Stored records
***

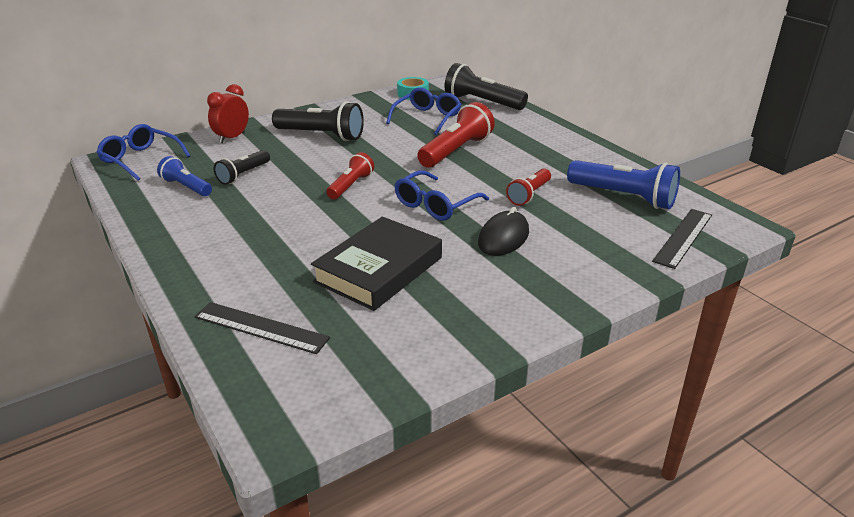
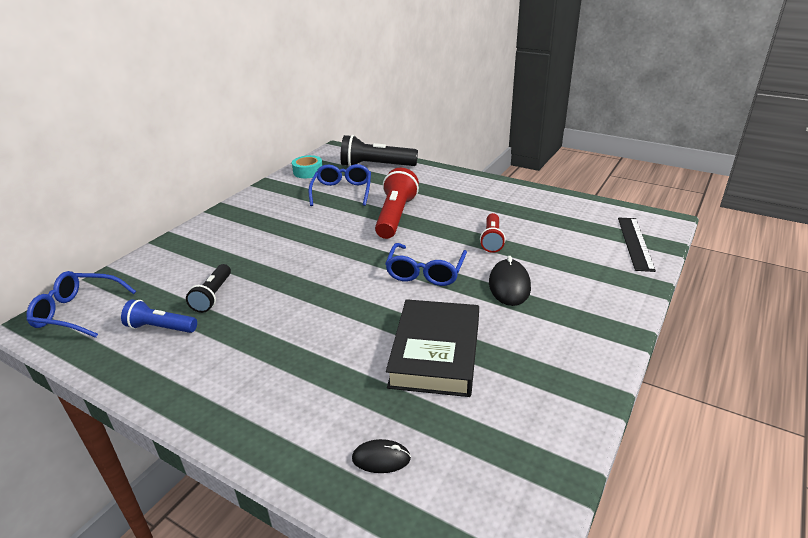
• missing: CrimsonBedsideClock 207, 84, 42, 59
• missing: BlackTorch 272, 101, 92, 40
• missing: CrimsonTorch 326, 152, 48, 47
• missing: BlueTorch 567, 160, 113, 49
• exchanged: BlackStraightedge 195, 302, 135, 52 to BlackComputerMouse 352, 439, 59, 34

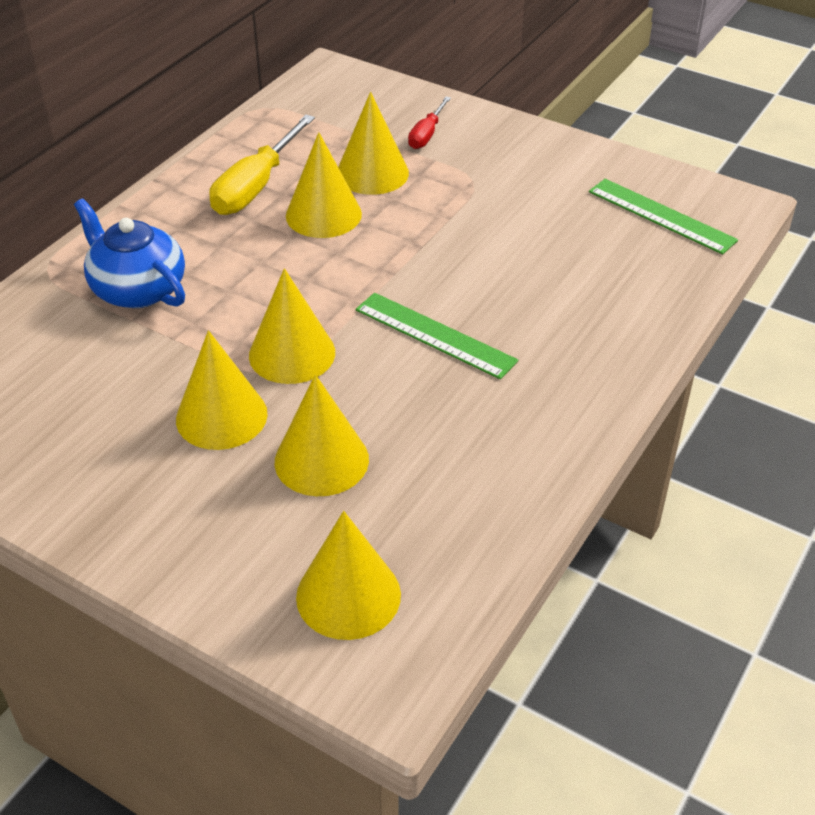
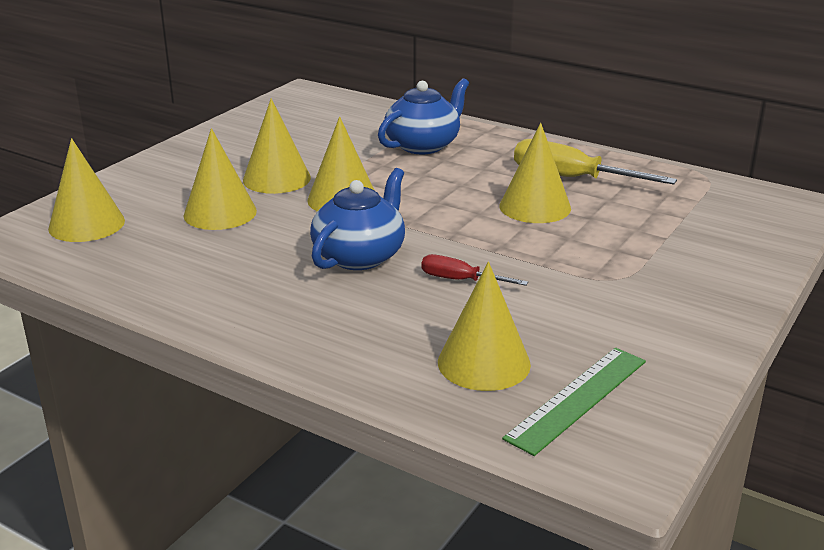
• relocated: BrightYellowCone 338, 92, 71, 103 to 438, 262, 93, 129
• relocated: CrimsonFlatScrewdriver 408, 97, 43, 52 to 421, 254, 107, 32
• exchanged: LeafGreenStraightedge 356, 293, 162, 86 to BlueTeapot 310, 168, 95, 102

***

Your answer must be the lines from the one containing "101, 92, 40" through the last line of the records, both included, written out exactly and without pictures.

TASK OUTPUT
• missing: BlackTorch 272, 101, 92, 40
• missing: CrimsonTorch 326, 152, 48, 47
• missing: BlueTorch 567, 160, 113, 49
• exchanged: BlackStraightedge 195, 302, 135, 52 to BlackComputerMouse 352, 439, 59, 34

• relocated: BrightYellowCone 338, 92, 71, 103 to 438, 262, 93, 129
• relocated: CrimsonFlatScrewdriver 408, 97, 43, 52 to 421, 254, 107, 32
• exchanged: LeafGreenStraightedge 356, 293, 162, 86 to BlueTeapot 310, 168, 95, 102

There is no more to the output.